* _MATERIAL SUPPLIED_

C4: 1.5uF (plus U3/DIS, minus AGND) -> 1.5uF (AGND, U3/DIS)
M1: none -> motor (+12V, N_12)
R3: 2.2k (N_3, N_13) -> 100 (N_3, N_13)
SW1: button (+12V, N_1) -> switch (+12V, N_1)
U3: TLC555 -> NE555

* * *

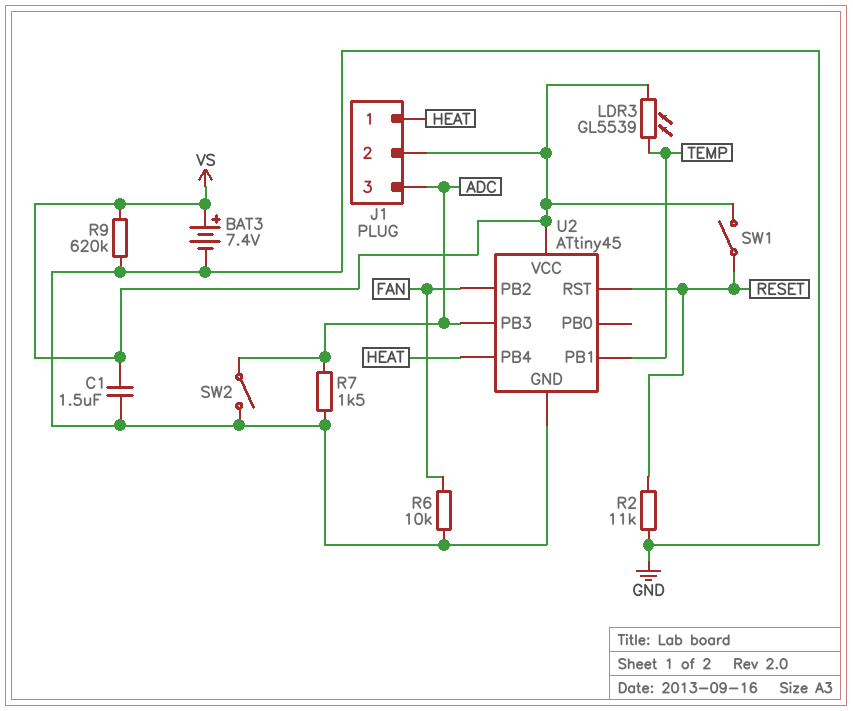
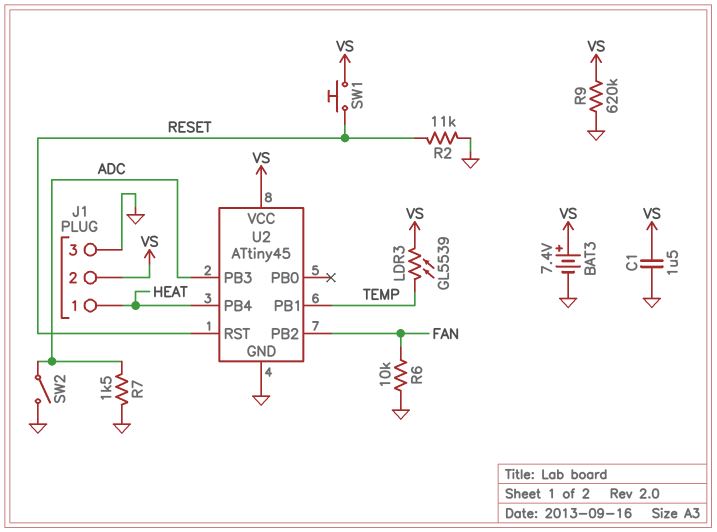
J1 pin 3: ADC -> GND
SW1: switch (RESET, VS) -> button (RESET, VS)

* _ABOUT THIS TASK_
Repeat word for word the lines above that run from the line containing "J1 pin 3: ADC -> GND" through the line containing "SW1: switch (RESET, VS) -> button (RESET, VS)", both ends included, and nothing else.

* _ANSWER SPACE_
J1 pin 3: ADC -> GND
SW1: switch (RESET, VS) -> button (RESET, VS)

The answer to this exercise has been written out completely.